[Change listing data]
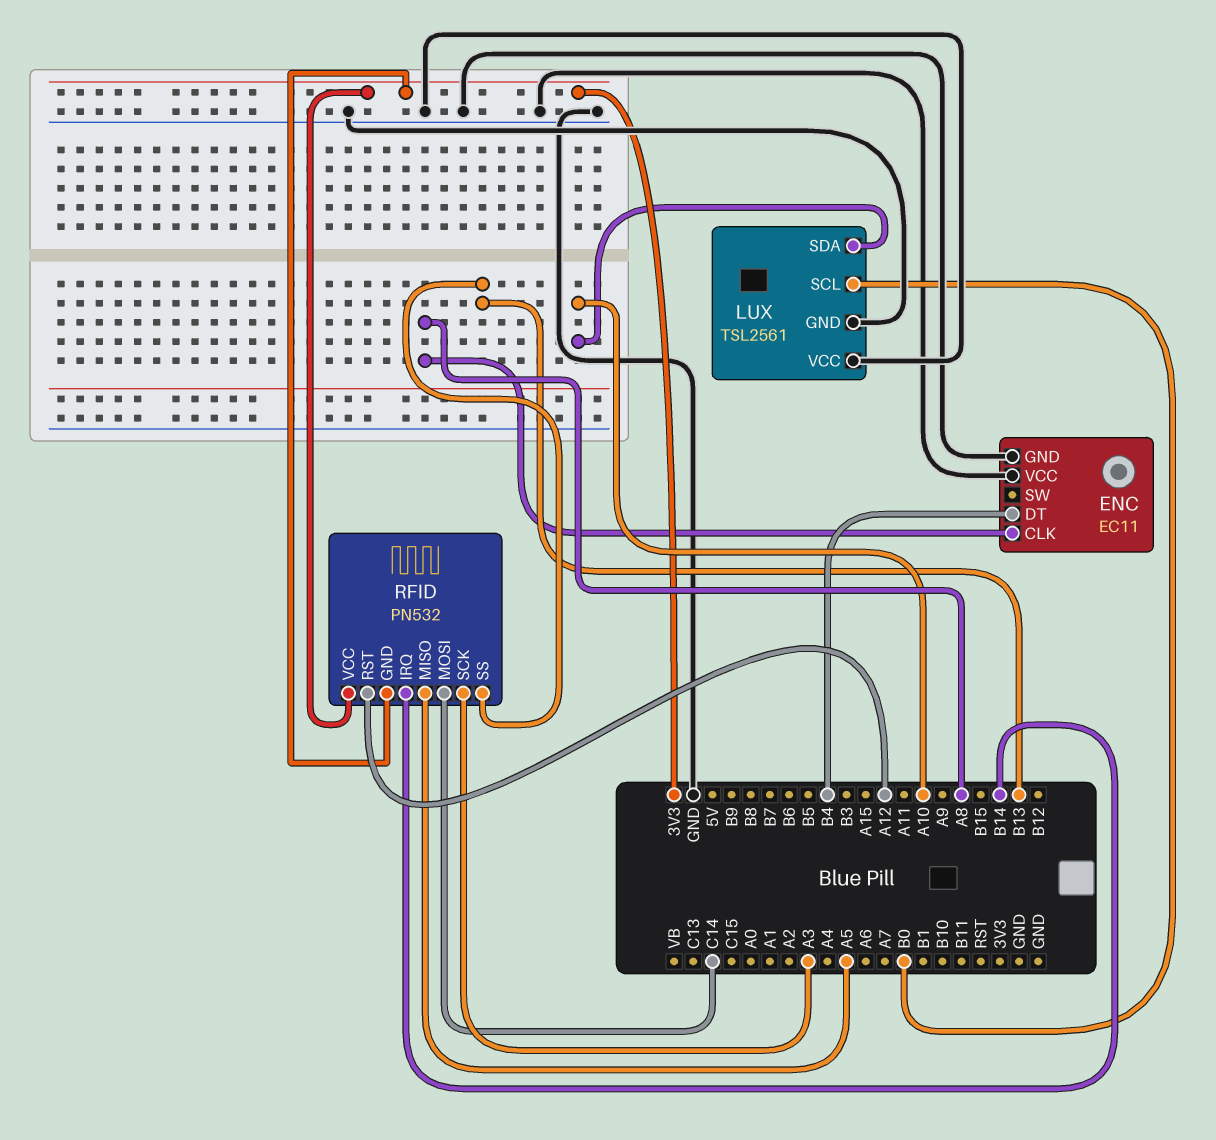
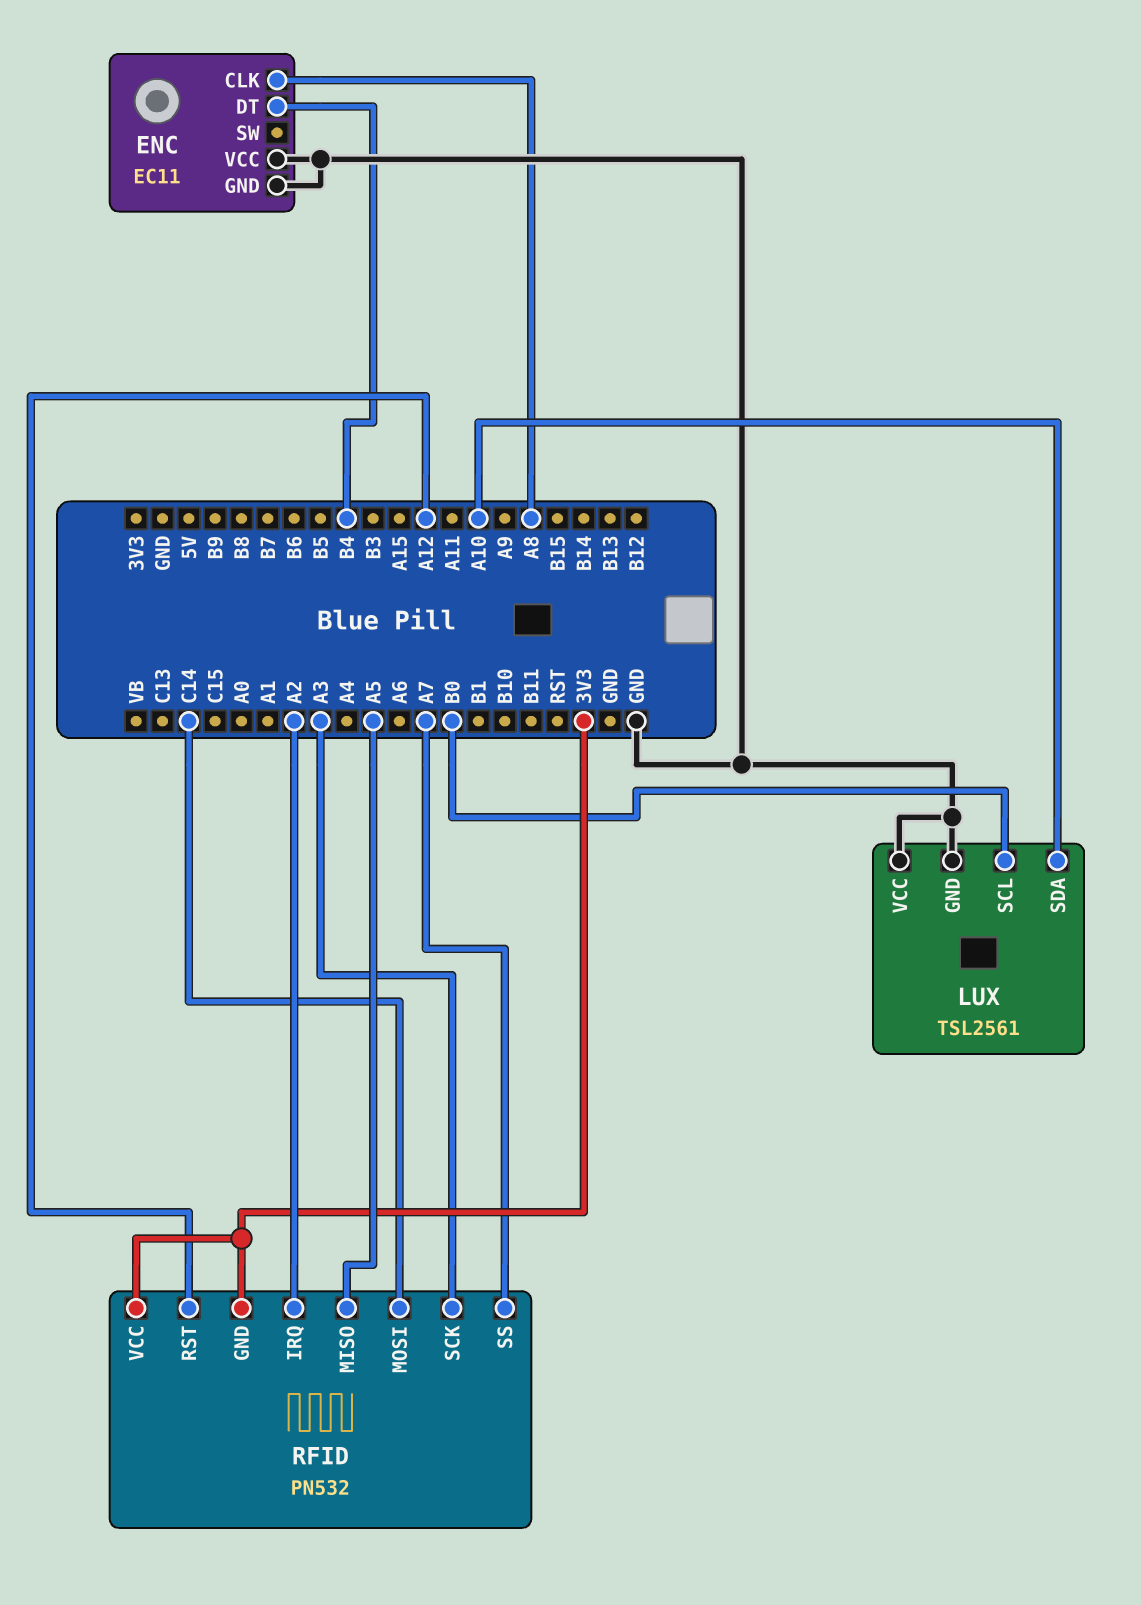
RFID pin IRQ: B14 -> A2
RFID pin SS: B13 -> A7

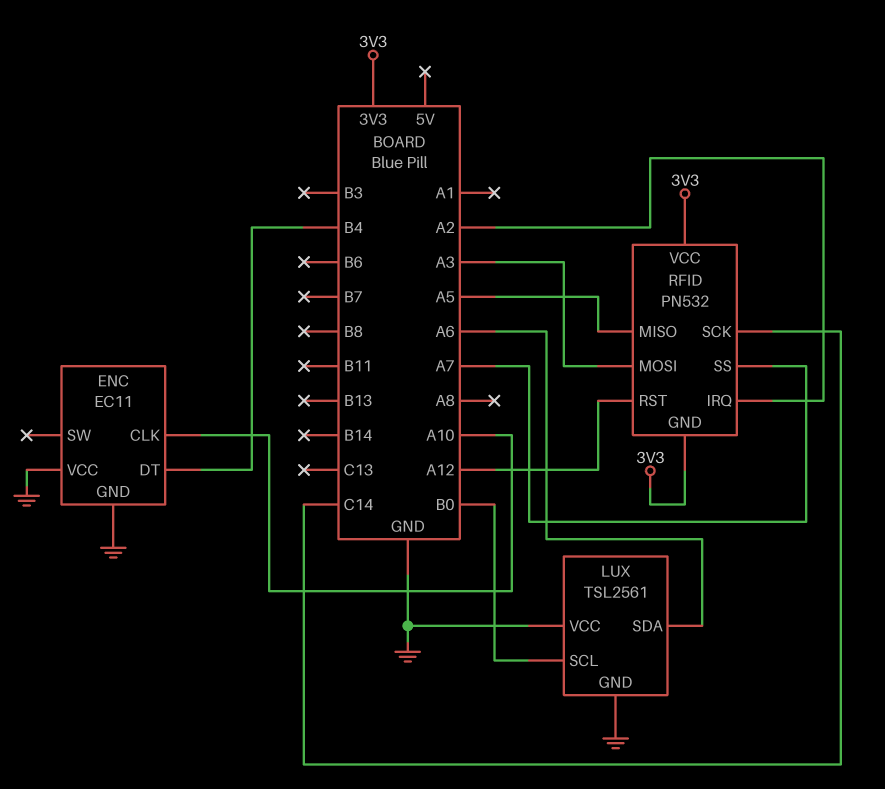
ENC pin CLK: A8 -> A10
LUX pin SDA: A10 -> A6
RFID pin MOSI: C14 -> A3
RFID pin SCK: A3 -> C14

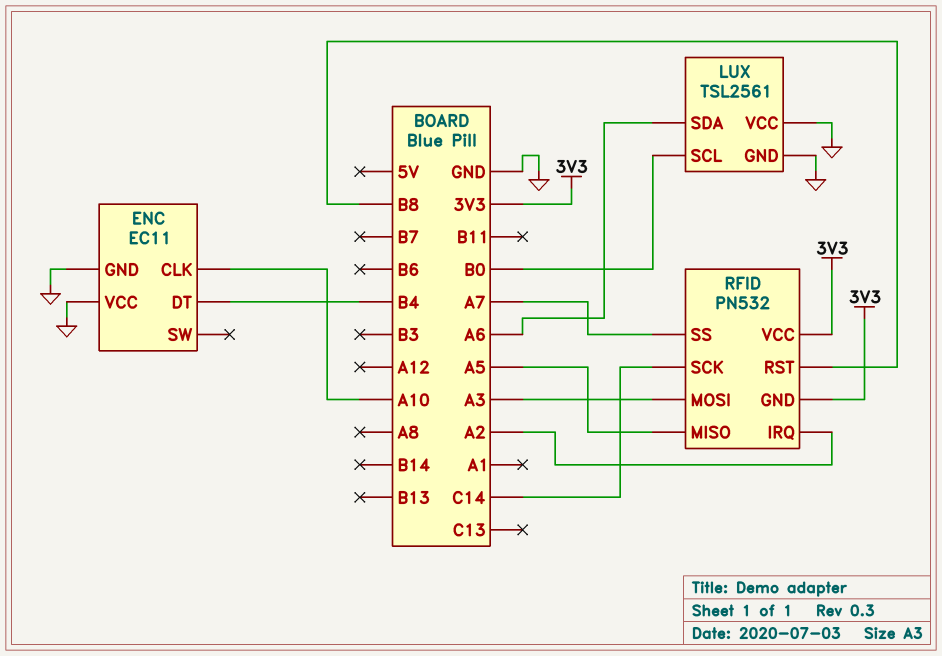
RFID pin RST: A12 -> B8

=== EXERCISE DETAILS ===
For the data above, return an exact copy that contains no pictures.

=== OUTPUT OF THE EXERCISE ===
RFID pin IRQ: B14 -> A2
RFID pin SS: B13 -> A7

ENC pin CLK: A8 -> A10
LUX pin SDA: A10 -> A6
RFID pin MOSI: C14 -> A3
RFID pin SCK: A3 -> C14

RFID pin RST: A12 -> B8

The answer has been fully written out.